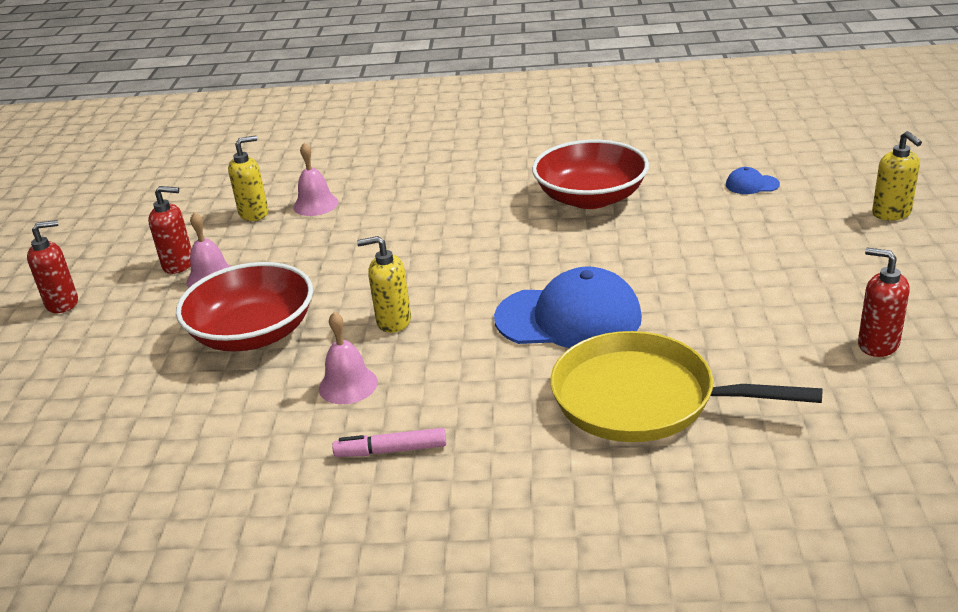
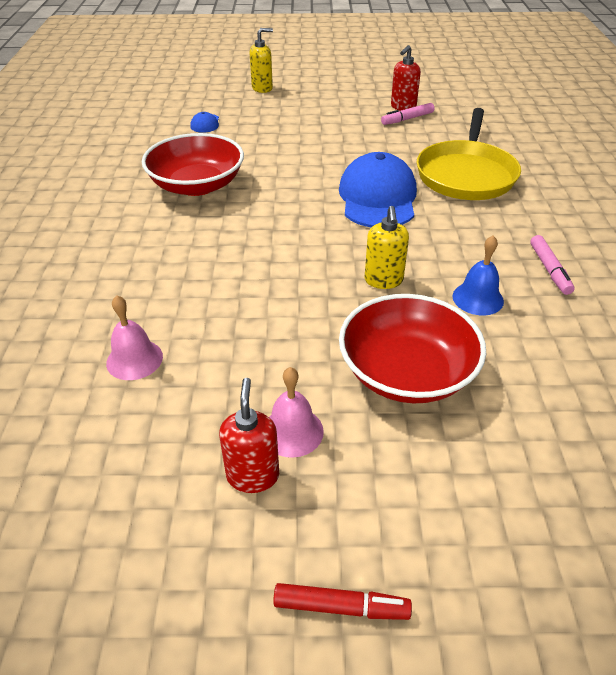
camera: 95 degrees left, 10 degrees up
(62, 303) = (341, 607): red soap dispenser -> red marker
(254, 214) = (135, 417): yellow soap dispenser -> none
(348, 385) = (478, 298): pink bell -> blue bell
(829, 348) = (407, 119): none -> pink marker

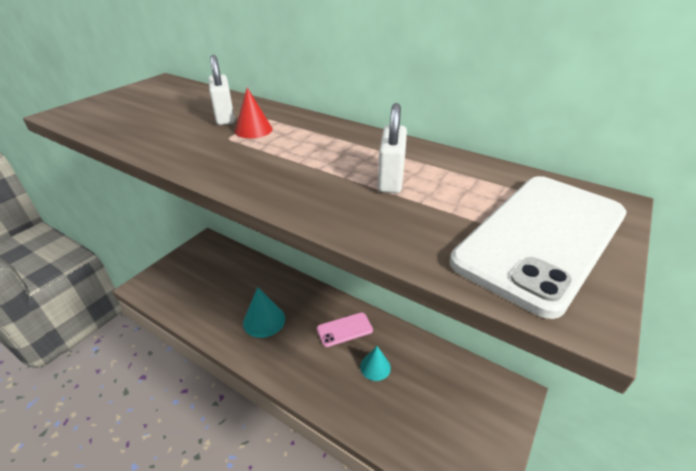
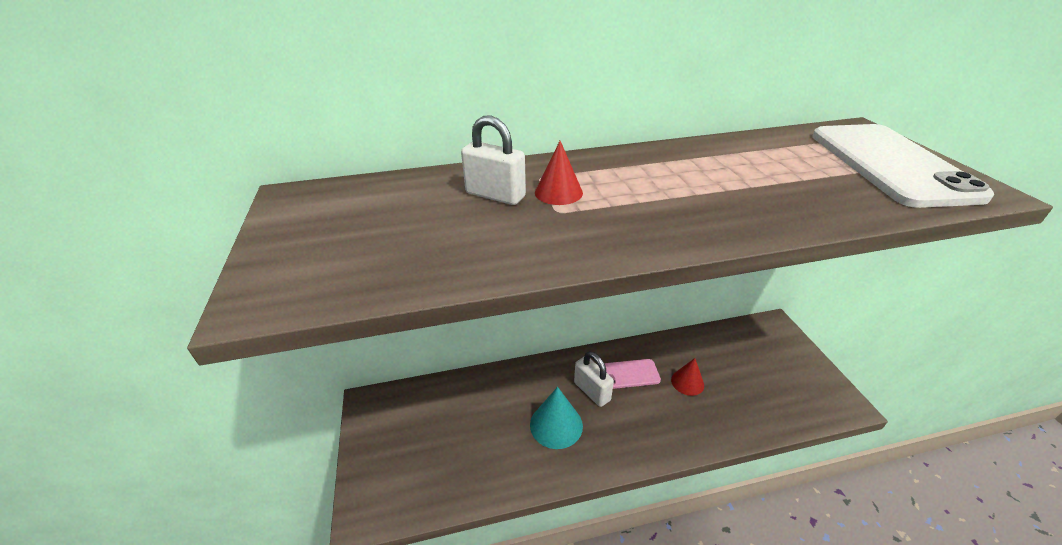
camera: 45 degrees left, 0 degrees up
(344, 329) = (628, 374): pink phone -> pink phone turned 60 degrees clockwise
(375, 367) = (687, 382): turquoise cone -> red cone
(390, 179) = (751, 174): white padlock -> white padlock (592, 391)

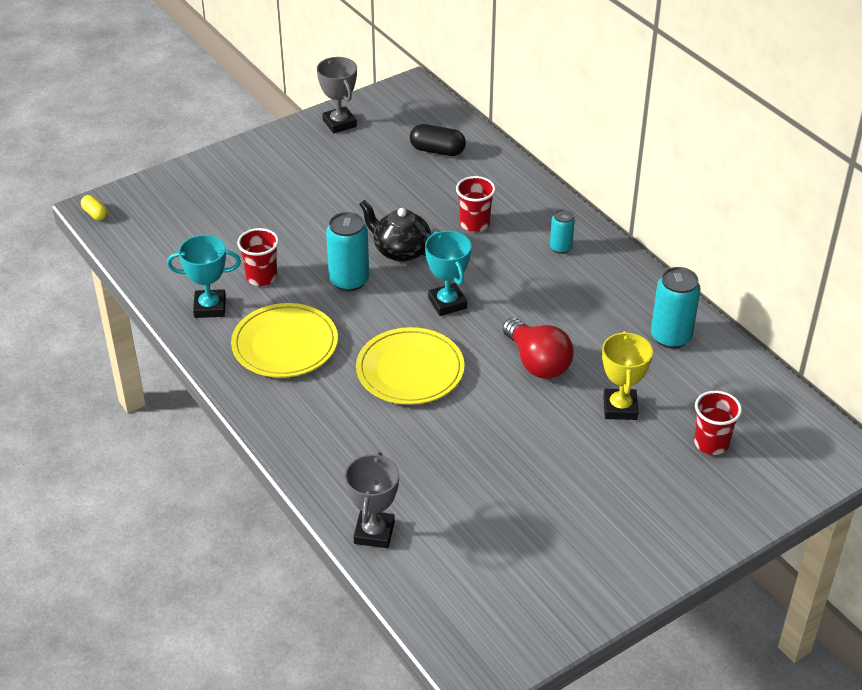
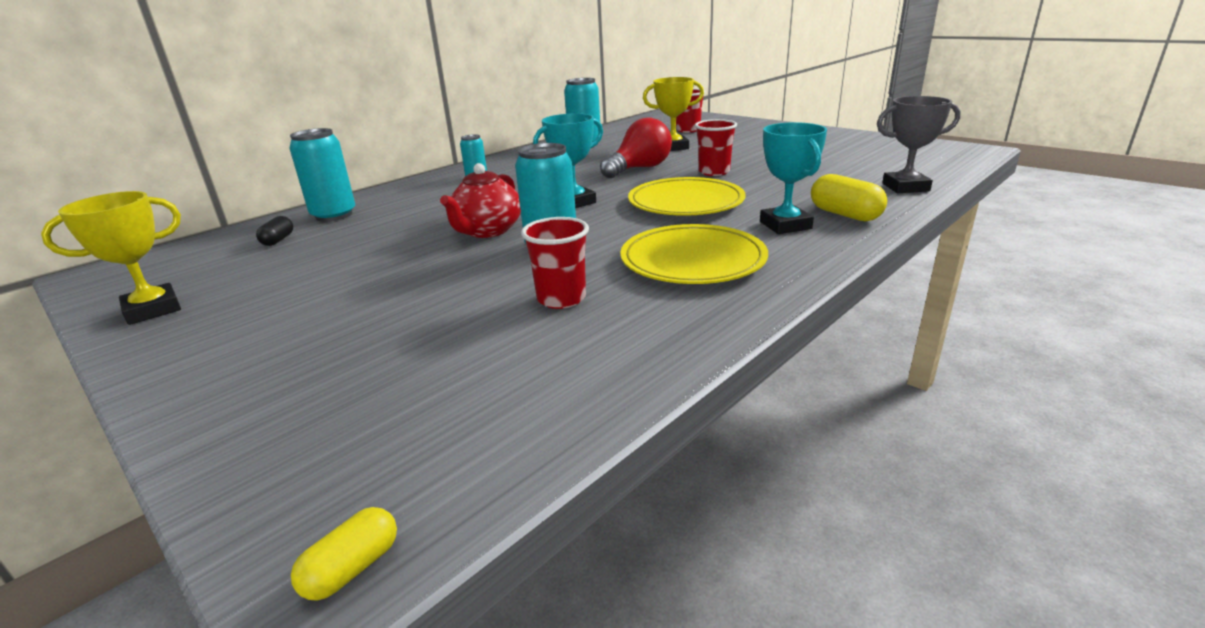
camera: 100 degrees left, 15 degrees down
(210, 307) = (649, 324): turquoise trophy -> turquoise trophy (785, 225)
(326, 457) = (845, 215): none -> yellow capsule
(339, 123) = (153, 310): grey trophy -> yellow trophy
(400, 250) = (487, 231): black teapot -> red teapot
(437, 151) = (278, 240): black capsule -> black capsule, size x0.59
(474, 224) = (436, 208): red cup -> red cup (714, 172)
(484, 170) = (334, 215): none -> turquoise can

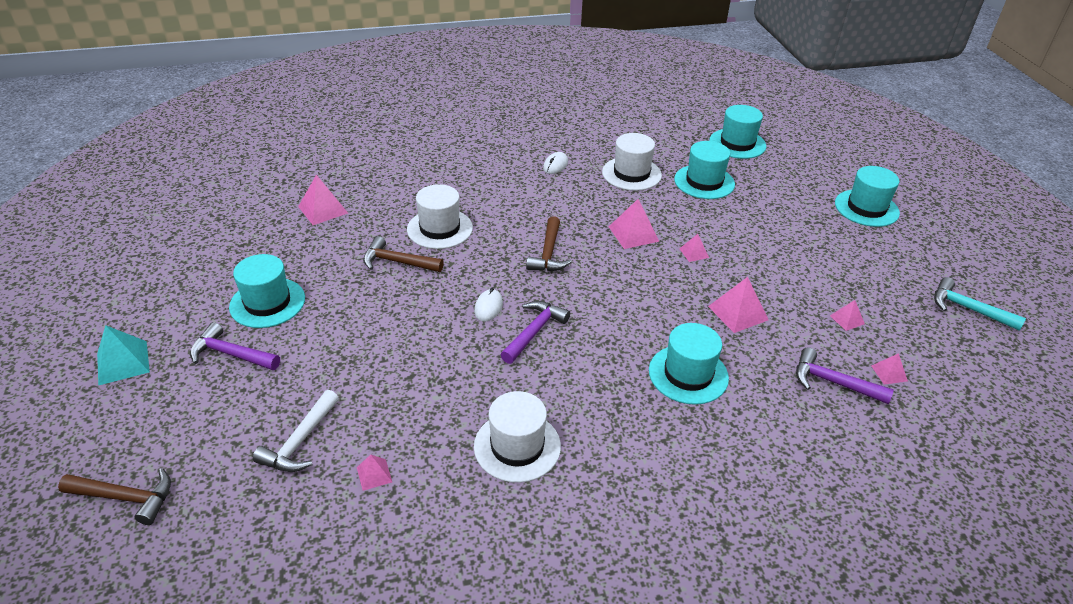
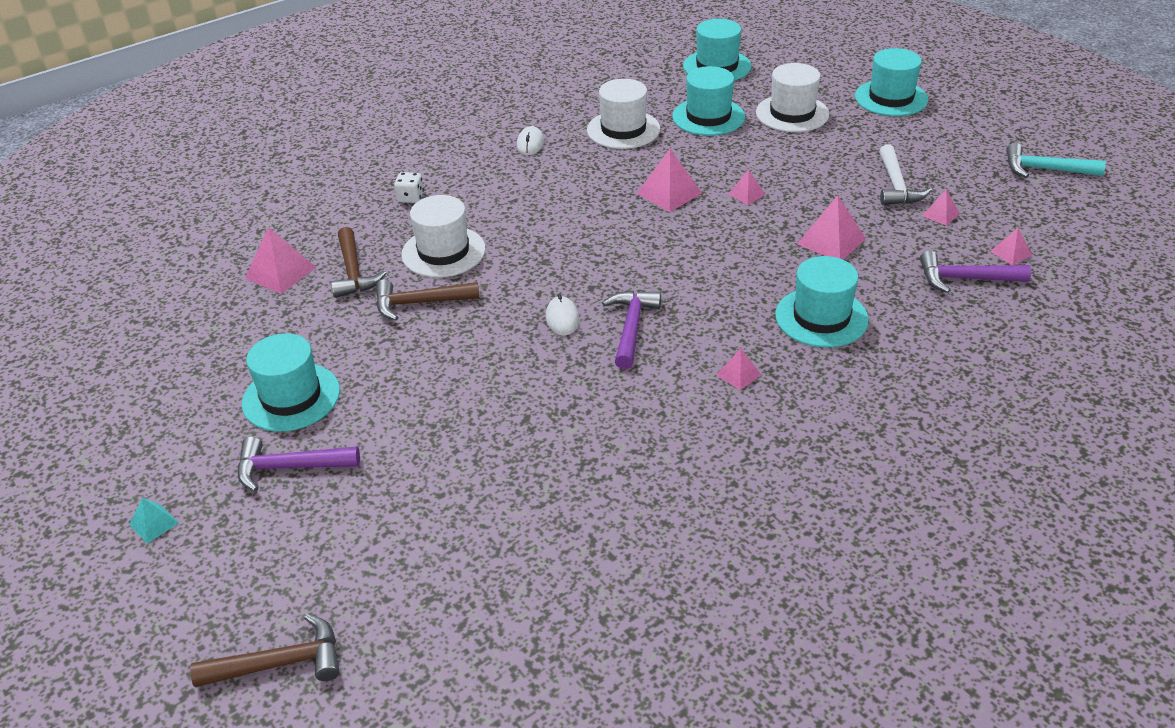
camera: 20 degrees left, 0 degrees up
(123, 362) = (154, 523): turquoise pyramid -> turquoise pyramid, size x0.56
(300, 442) = (448, 529): white hammer -> white hammer (896, 186)
(374, 474) = (559, 531): pink pyramid -> pink pyramid (738, 374)
(445, 181) = (410, 197): none -> white dice
(517, 446) = (694, 447): white hat -> white hat (792, 113)
(548, 253) = (589, 241): brown hammer -> brown hammer (354, 272)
::::::::::
> _WORK TASK_:
For this exercise, transcribe the entries verbatim and skip all pictures.

> _WRITTEN ANSWER_:
camera: 95 degrees left, 10 degrees up
(62, 303) = (341, 607): red soap dispenser -> red marker
(254, 214) = (135, 417): yellow soap dispenser -> none
(348, 385) = (478, 298): pink bell -> blue bell
(829, 348) = (407, 119): none -> pink marker

camera: 45 degrees left, 0 degrees up
(344, 329) = (628, 374): pink phone -> pink phone turned 60 degrees clockwise
(375, 367) = (687, 382): turquoise cone -> red cone
(390, 179) = (751, 174): white padlock -> white padlock (592, 391)

camera: 100 degrees left, 15 degrees down
(210, 307) = (649, 324): turquoise trophy -> turquoise trophy (785, 225)
(326, 457) = (845, 215): none -> yellow capsule
(339, 123) = (153, 310): grey trophy -> yellow trophy
(400, 250) = (487, 231): black teapot -> red teapot
(437, 151) = (278, 240): black capsule -> black capsule, size x0.59
(474, 224) = (436, 208): red cup -> red cup (714, 172)
(484, 170) = (334, 215): none -> turquoise can

camera: 20 degrees left, 0 degrees up
(123, 362) = (154, 523): turquoise pyramid -> turquoise pyramid, size x0.56
(300, 442) = (448, 529): white hammer -> white hammer (896, 186)
(374, 474) = (559, 531): pink pyramid -> pink pyramid (738, 374)
(445, 181) = (410, 197): none -> white dice
(517, 446) = (694, 447): white hat -> white hat (792, 113)
(548, 253) = (589, 241): brown hammer -> brown hammer (354, 272)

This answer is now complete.